• **MATERIAL SHOWN**
***

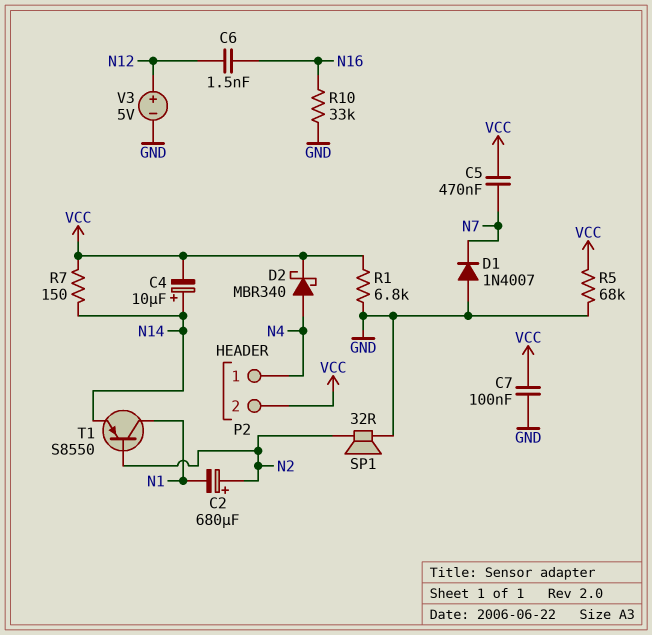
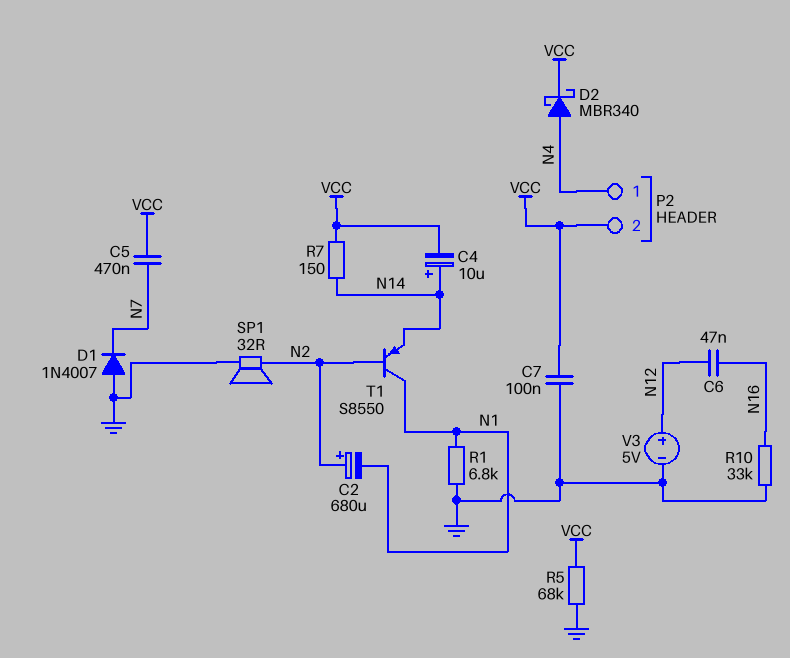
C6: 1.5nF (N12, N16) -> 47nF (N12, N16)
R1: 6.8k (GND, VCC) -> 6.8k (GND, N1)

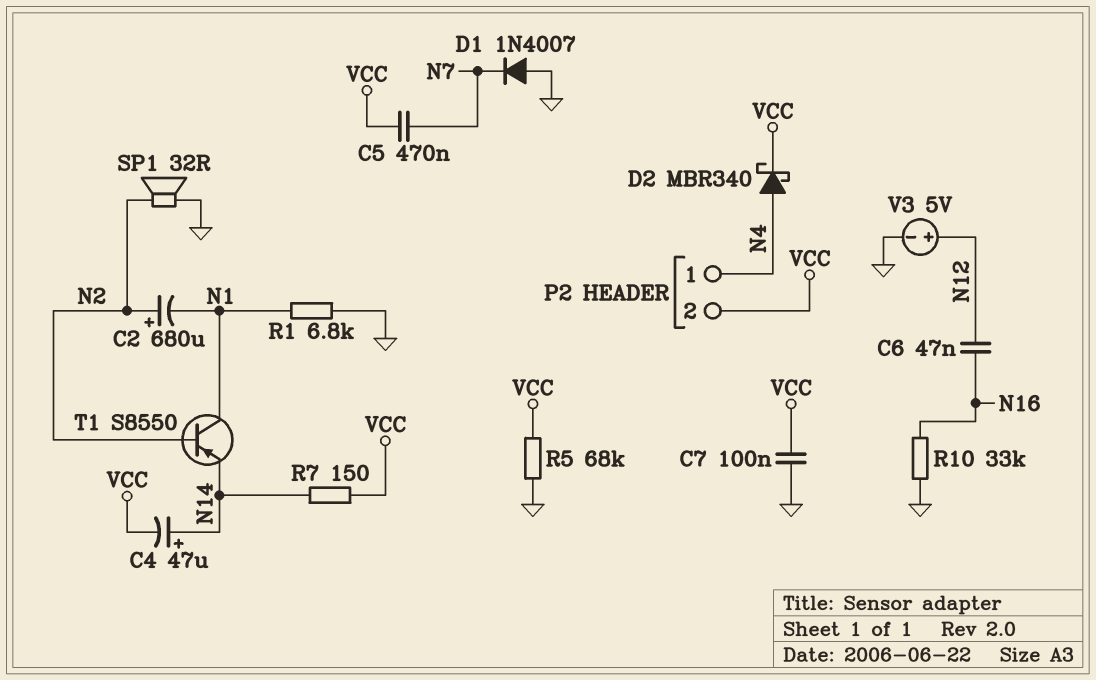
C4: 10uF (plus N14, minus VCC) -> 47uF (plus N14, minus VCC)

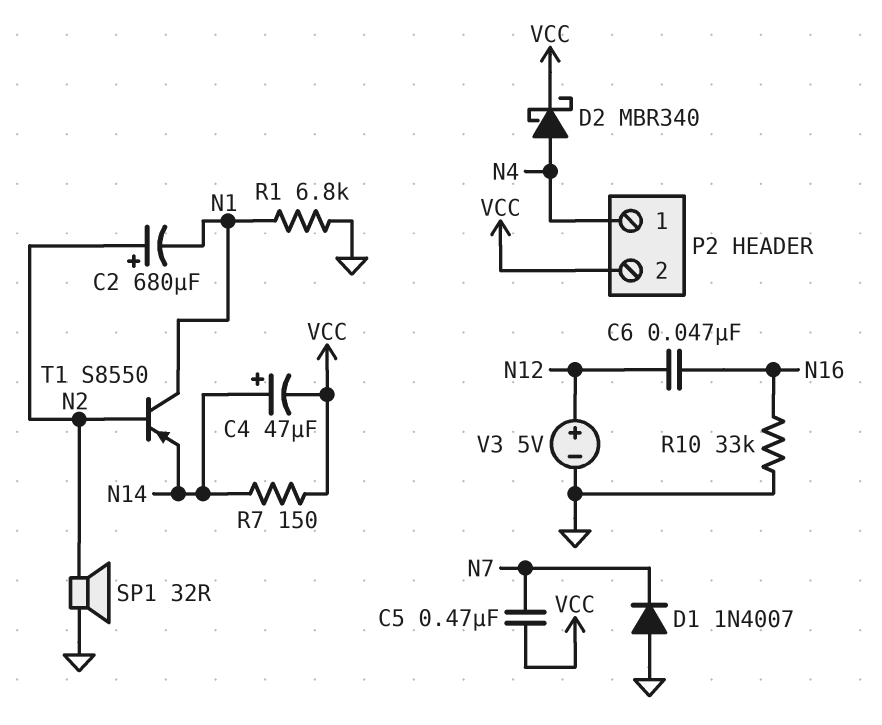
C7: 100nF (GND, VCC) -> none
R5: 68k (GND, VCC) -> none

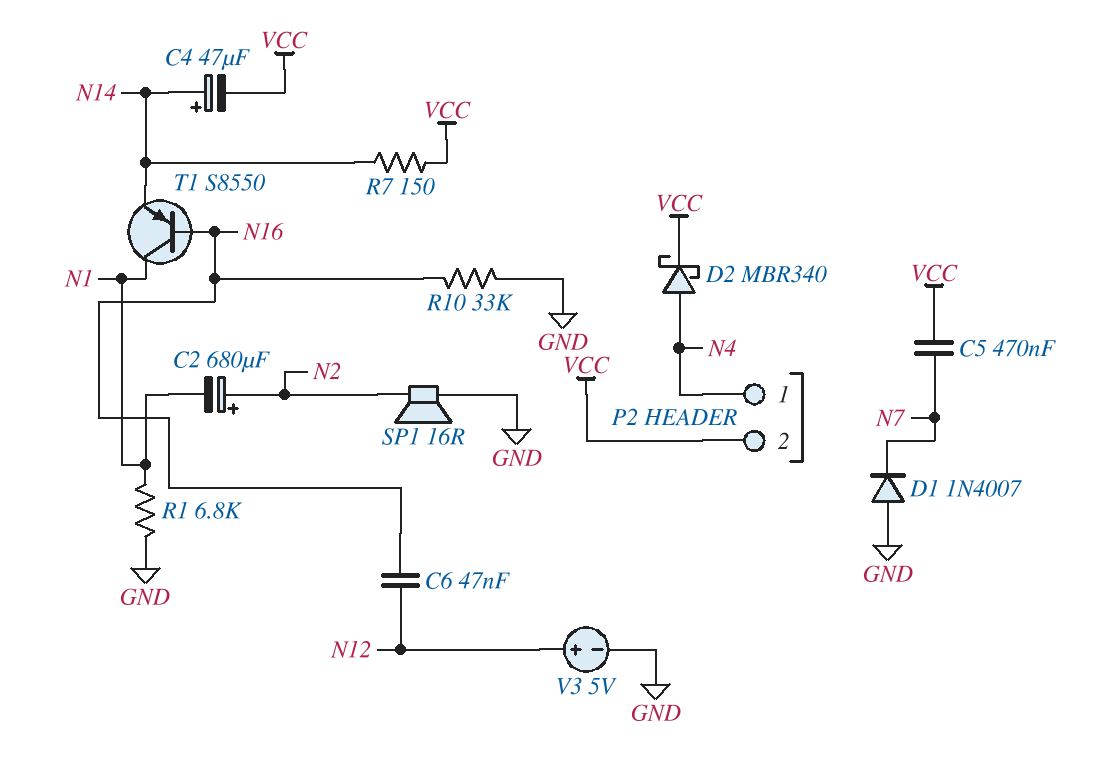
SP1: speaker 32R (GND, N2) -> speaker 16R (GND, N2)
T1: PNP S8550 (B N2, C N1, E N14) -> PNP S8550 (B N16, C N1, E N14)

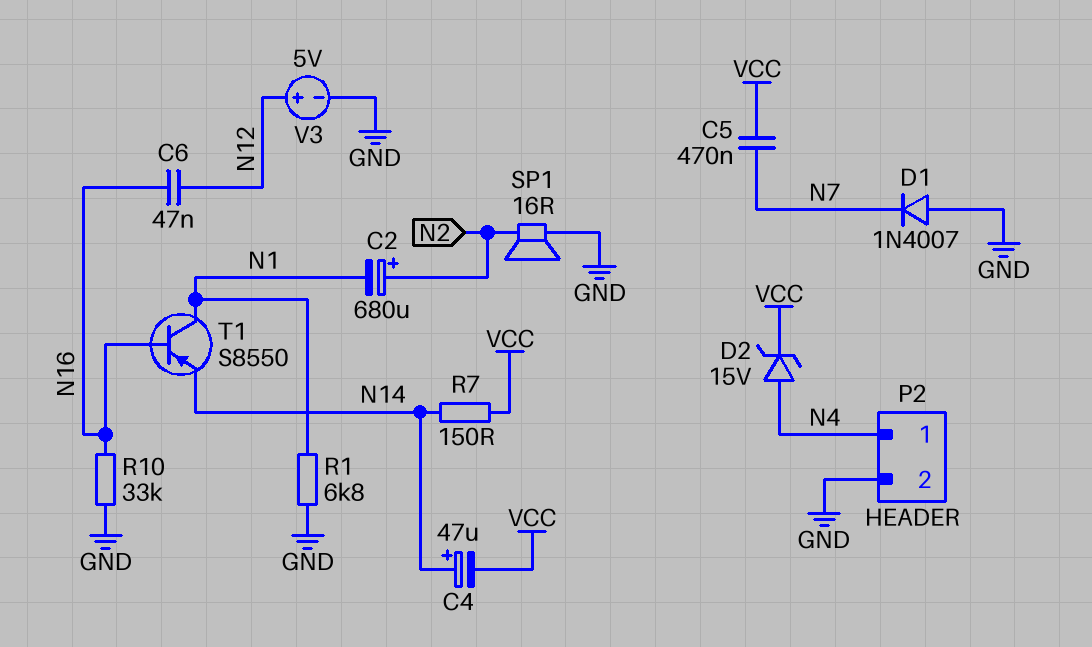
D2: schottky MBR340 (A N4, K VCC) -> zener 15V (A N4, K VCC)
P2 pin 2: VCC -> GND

***

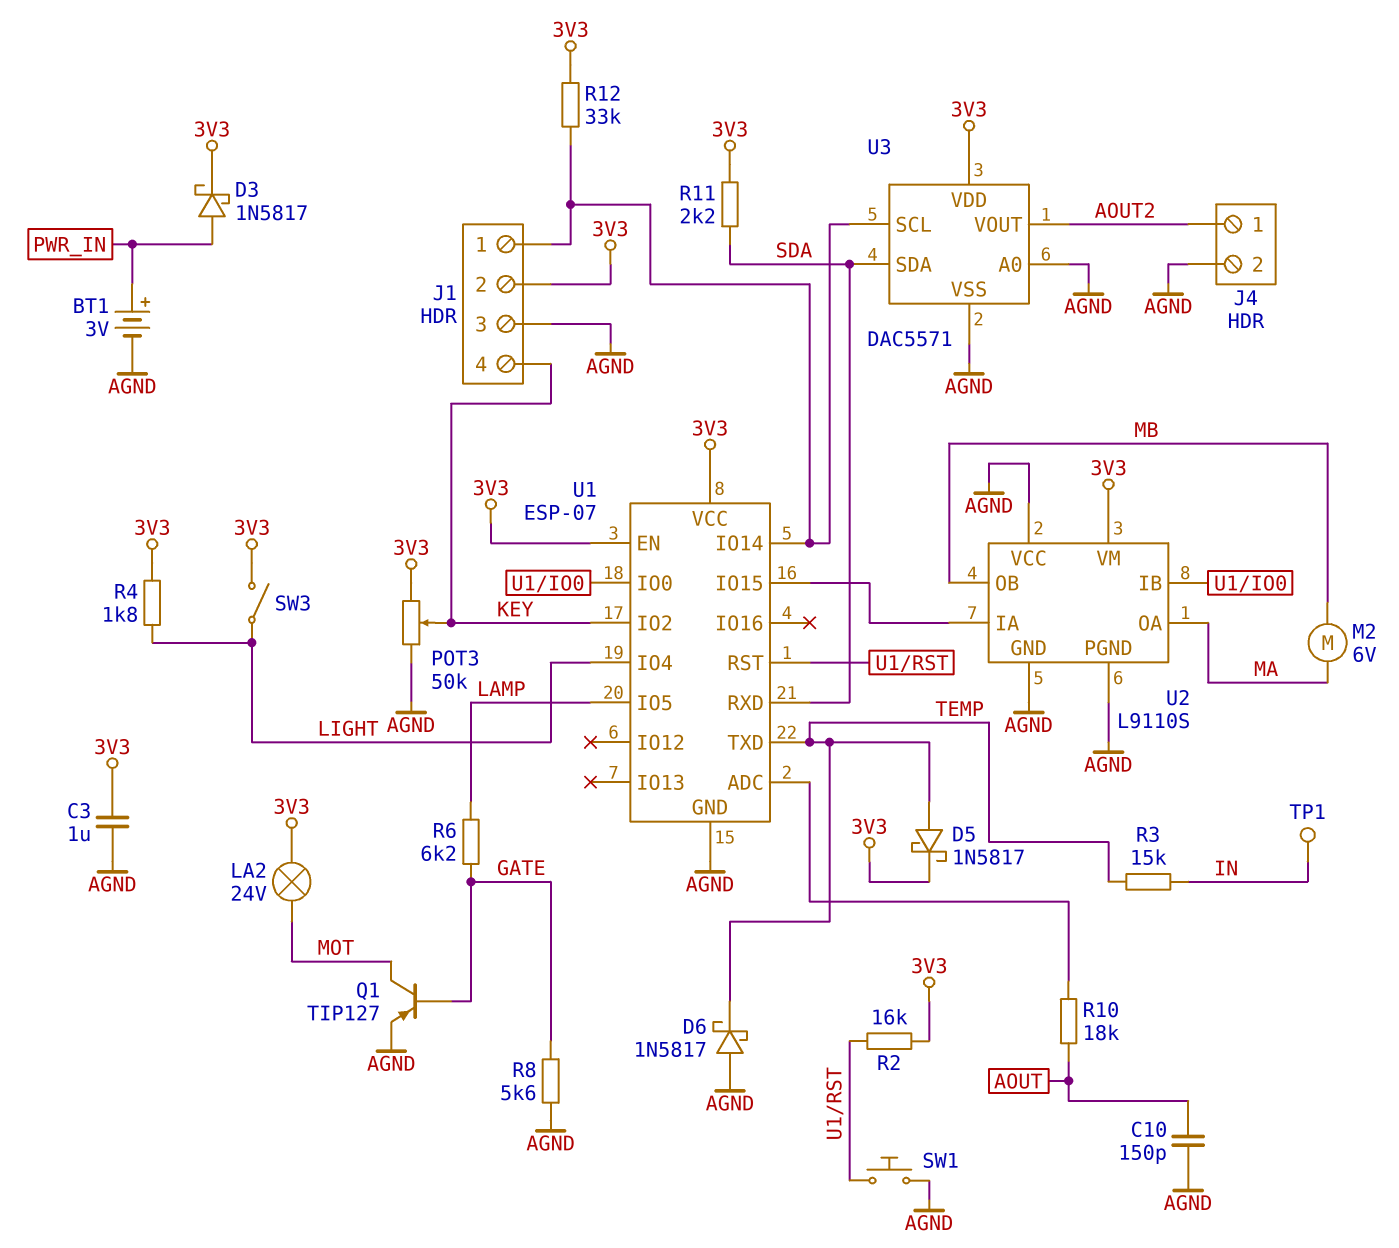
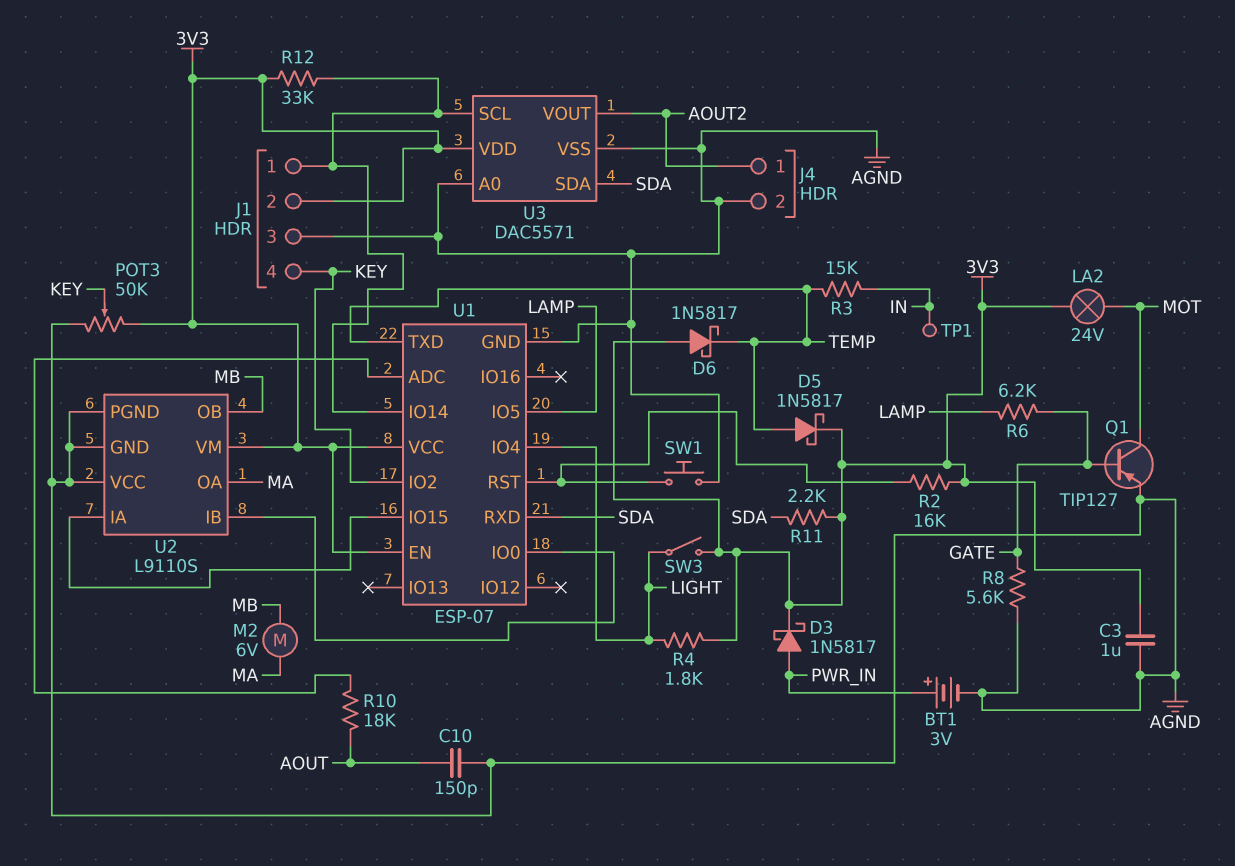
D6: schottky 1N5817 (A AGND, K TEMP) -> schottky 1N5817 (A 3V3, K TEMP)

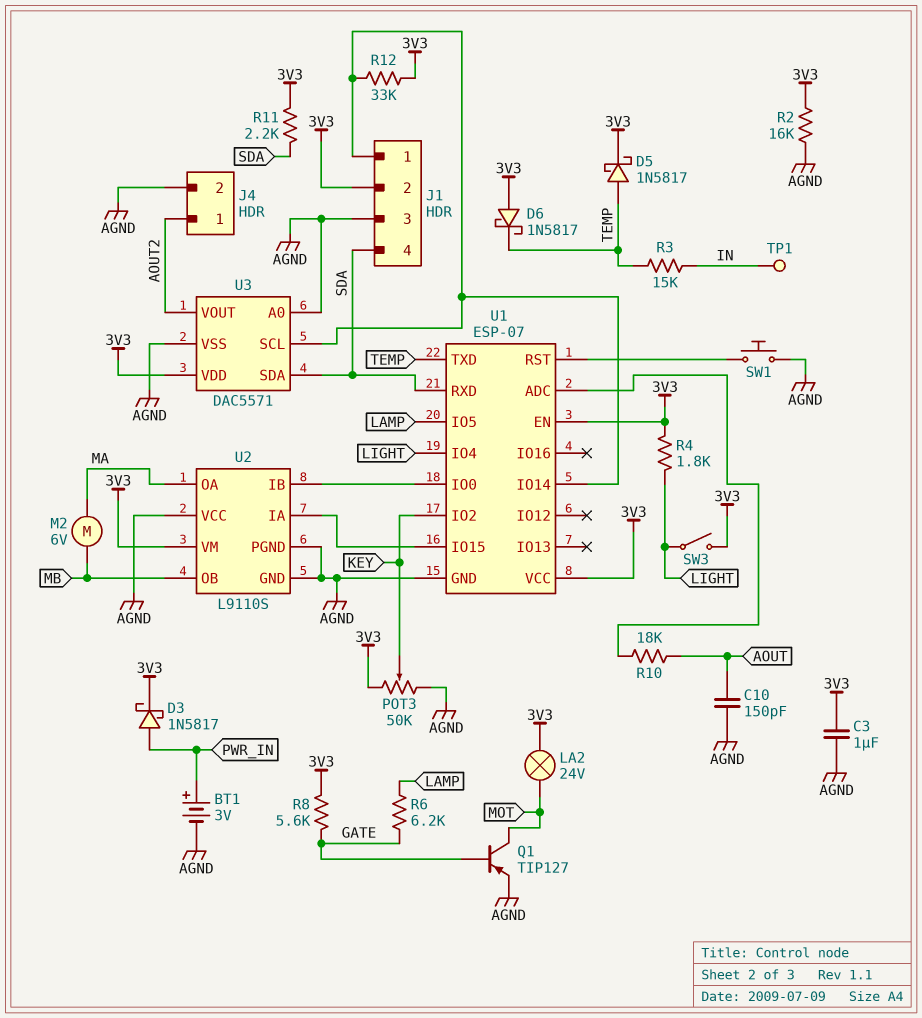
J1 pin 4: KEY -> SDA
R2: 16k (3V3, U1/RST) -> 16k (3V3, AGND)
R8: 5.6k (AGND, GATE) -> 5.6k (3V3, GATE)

***

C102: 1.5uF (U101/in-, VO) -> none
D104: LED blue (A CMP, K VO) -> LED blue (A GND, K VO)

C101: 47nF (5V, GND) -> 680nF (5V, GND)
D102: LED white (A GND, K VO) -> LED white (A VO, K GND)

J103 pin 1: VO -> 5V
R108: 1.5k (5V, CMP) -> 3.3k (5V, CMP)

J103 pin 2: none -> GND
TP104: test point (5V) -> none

***

Leaving each picture behind, please give again exactly the lines above from the one with "C6: 1.5nF (N12, N16) -> 47nF (N12, N16)" through the one with "P2 pin 2: VCC -> GND", both included, and no others.

C6: 1.5nF (N12, N16) -> 47nF (N12, N16)
R1: 6.8k (GND, VCC) -> 6.8k (GND, N1)

C4: 10uF (plus N14, minus VCC) -> 47uF (plus N14, minus VCC)

C7: 100nF (GND, VCC) -> none
R5: 68k (GND, VCC) -> none

SP1: speaker 32R (GND, N2) -> speaker 16R (GND, N2)
T1: PNP S8550 (B N2, C N1, E N14) -> PNP S8550 (B N16, C N1, E N14)

D2: schottky MBR340 (A N4, K VCC) -> zener 15V (A N4, K VCC)
P2 pin 2: VCC -> GND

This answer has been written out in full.